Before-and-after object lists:
⁂

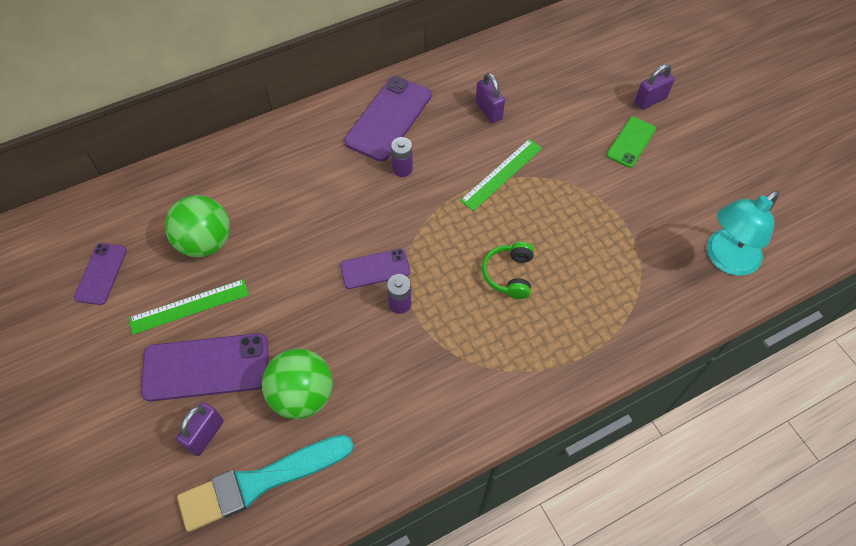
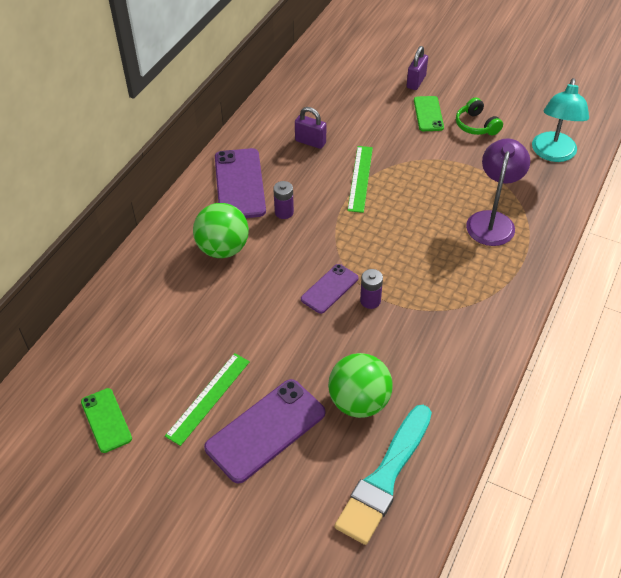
camera: 35 degrees left, 10 degrees down
(101, 274) = (106, 420): purple phone -> green phone
(205, 435) = (312, 475): purple padlock -> none
(206, 242) = (176, 346): green ball -> green ball (223, 249)
(509, 274) = (428, 239): green headphones -> green headphones (476, 125)
(591, 294) = (492, 220): none -> purple lamp

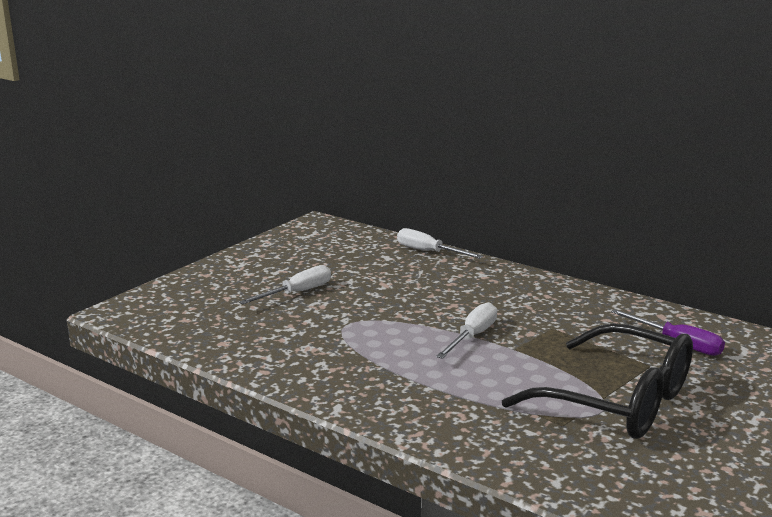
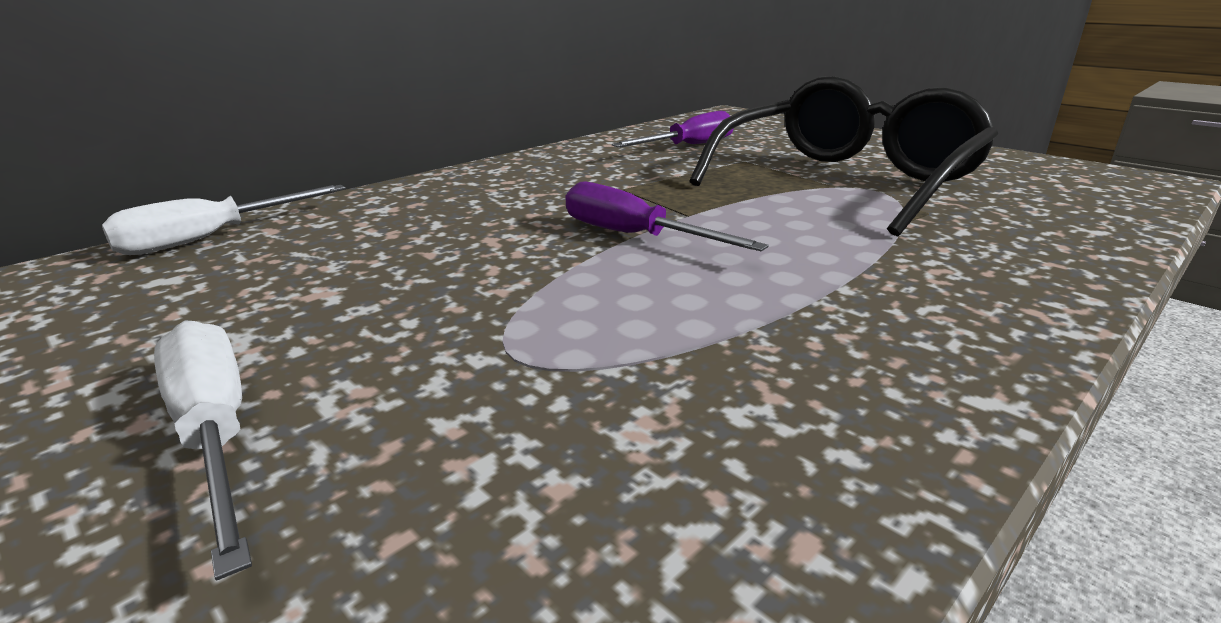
camera: 80 degrees left, 5 degrees up
(472, 336) = (635, 236): white screwdriver -> purple screwdriver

⁂

__Your task__. Output, exactly and only, the lines beginning with the one that contains "(591, 294) = (492, 220): none -> purple lamp" and ending at the last line of the records above. Drop the pictures.

__Response box__.
(591, 294) = (492, 220): none -> purple lamp

camera: 80 degrees left, 5 degrees up
(472, 336) = (635, 236): white screwdriver -> purple screwdriver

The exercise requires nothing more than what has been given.